* Change listing data *
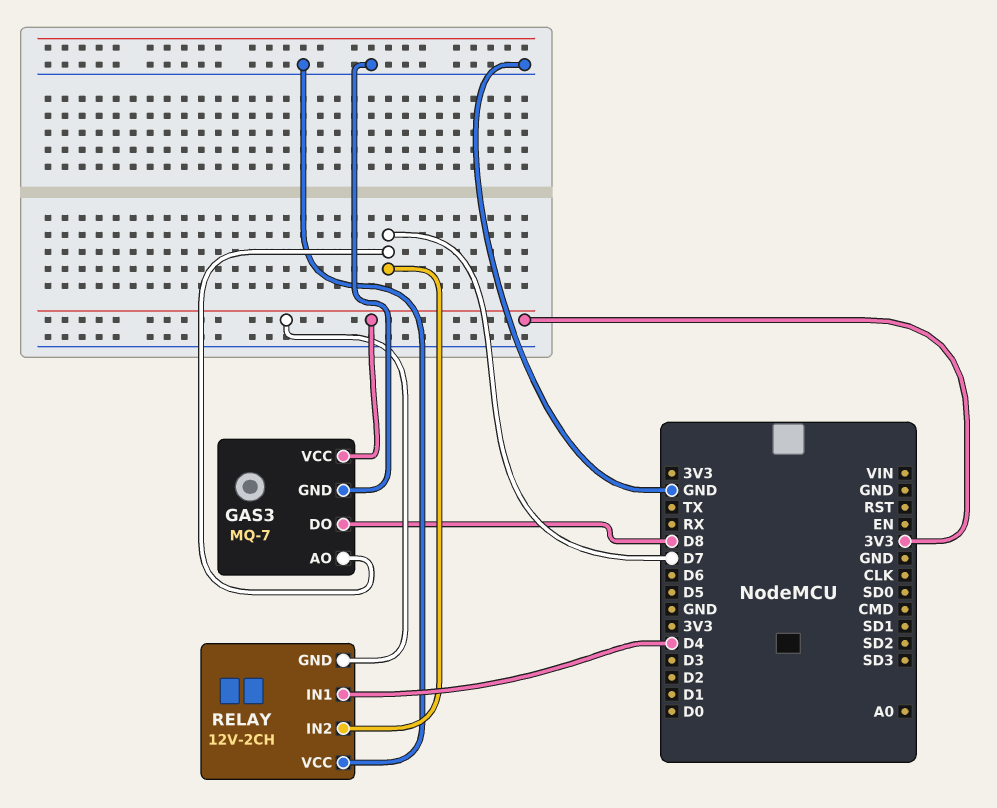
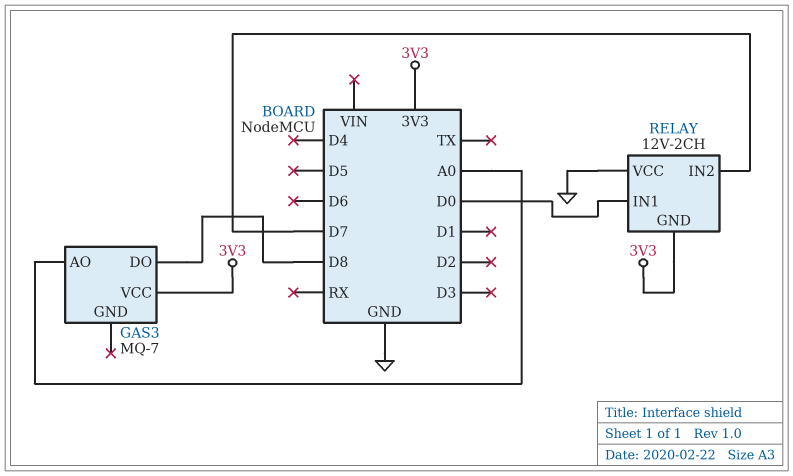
GAS3 pin AO: D7 -> A0
GAS3 pin GND: GND -> none
RELAY pin IN1: D4 -> D0

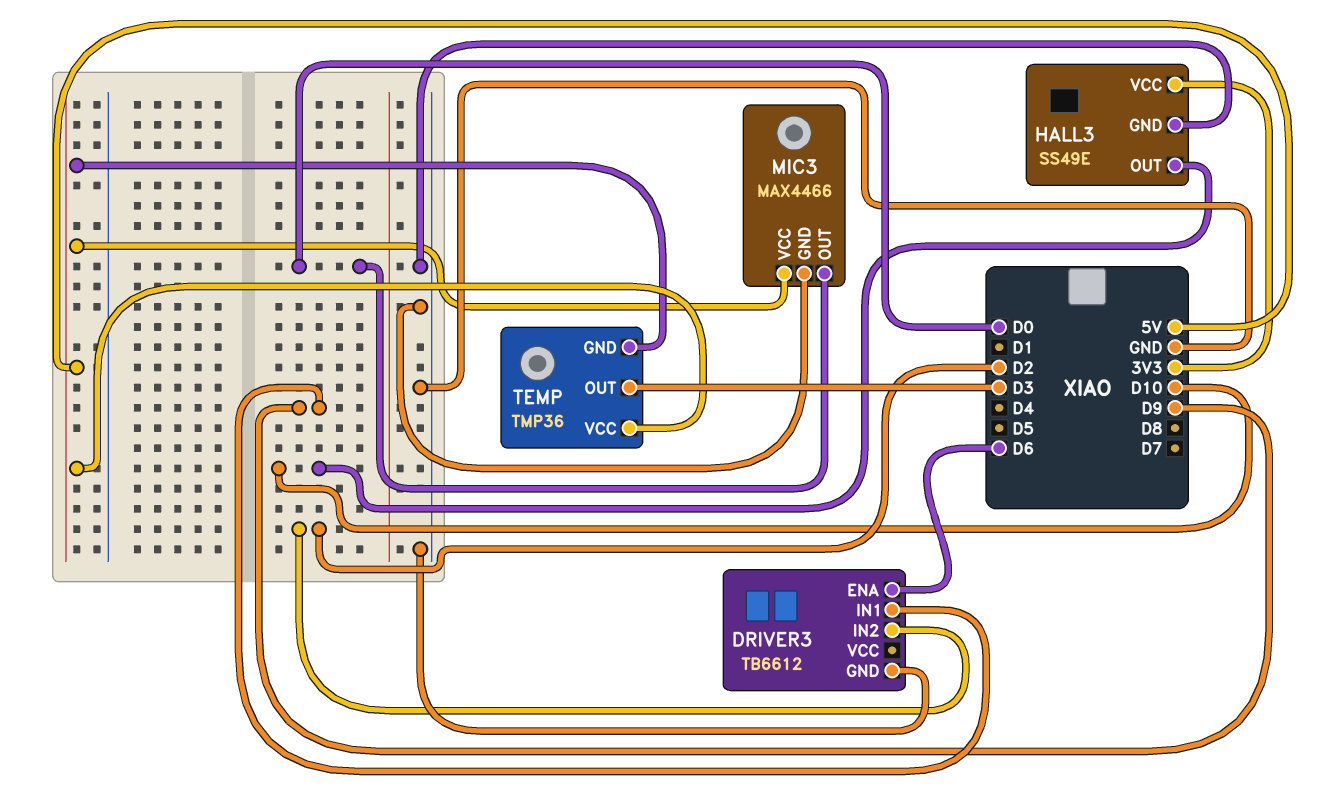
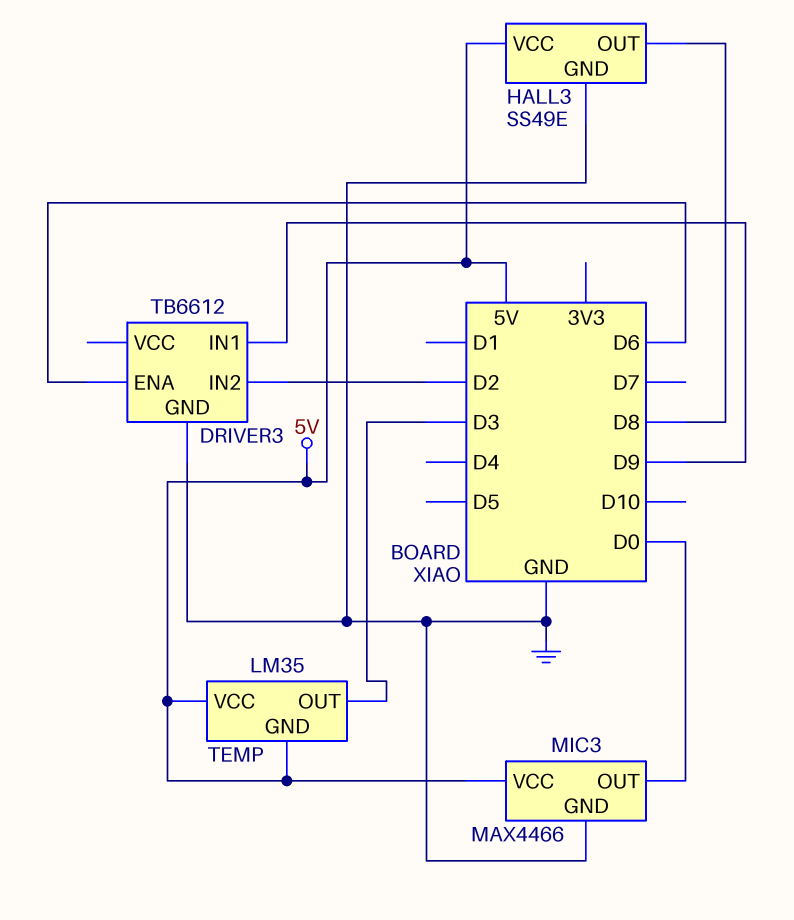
HALL3 pin OUT: D10 -> D8
HALL3 pin VCC: 3V3 -> 5V
TEMP: TMP36 -> LM35

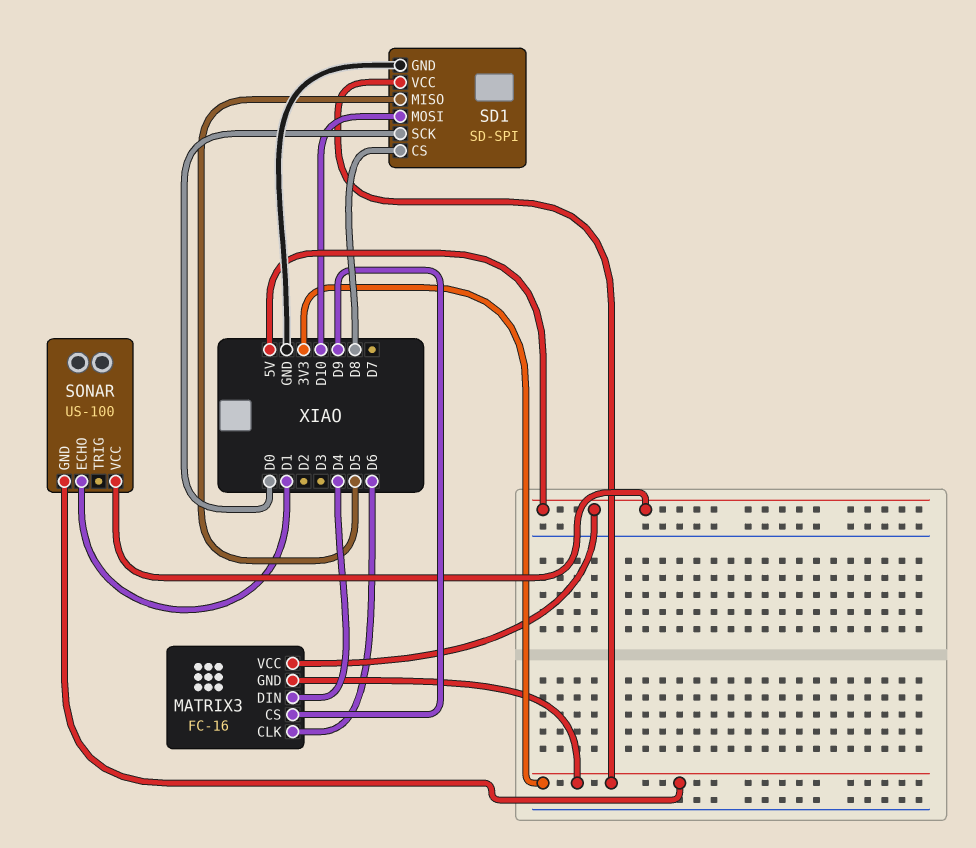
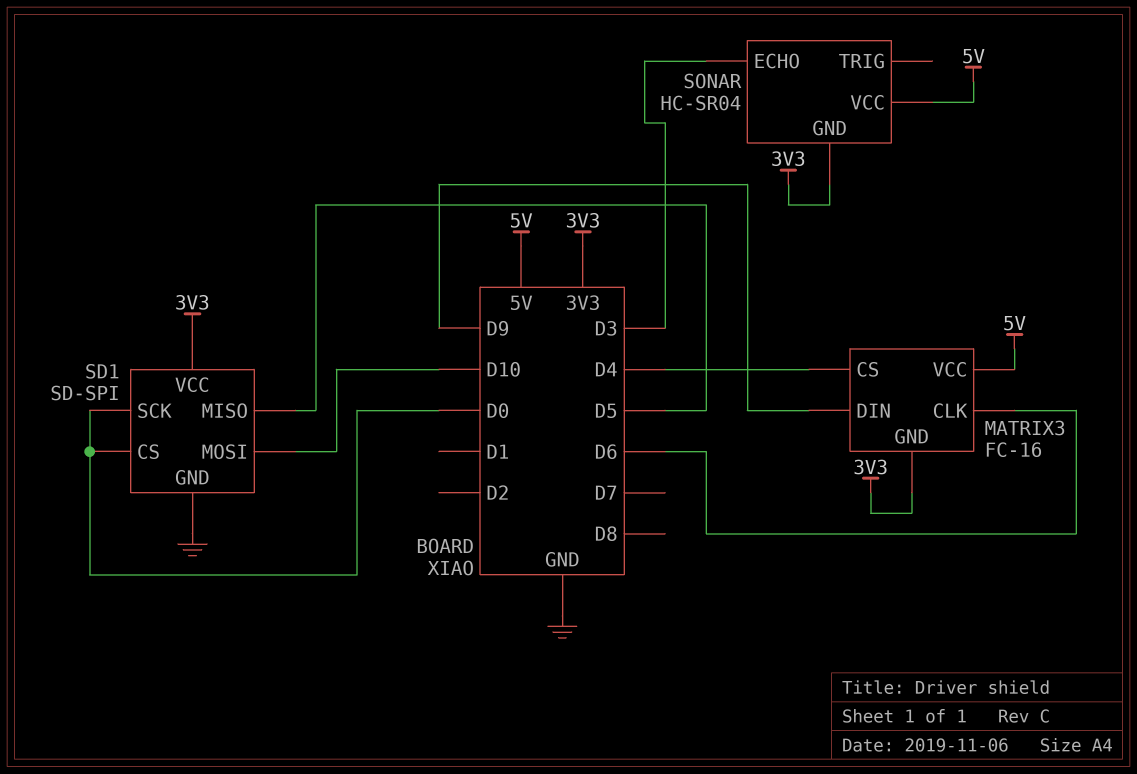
MATRIX3 pin CS: D9 -> D4
MATRIX3 pin DIN: D4 -> D9
SD1 pin CS: D8 -> D0
SONAR: US-100 -> HC-SR04
SONAR pin ECHO: D1 -> D3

* PROBLEM STATEMENT *
Which lines above contain the word "SONAR"? Copy all of them.

* EXERCISE RESPONSE *
SONAR: US-100 -> HC-SR04
SONAR pin ECHO: D1 -> D3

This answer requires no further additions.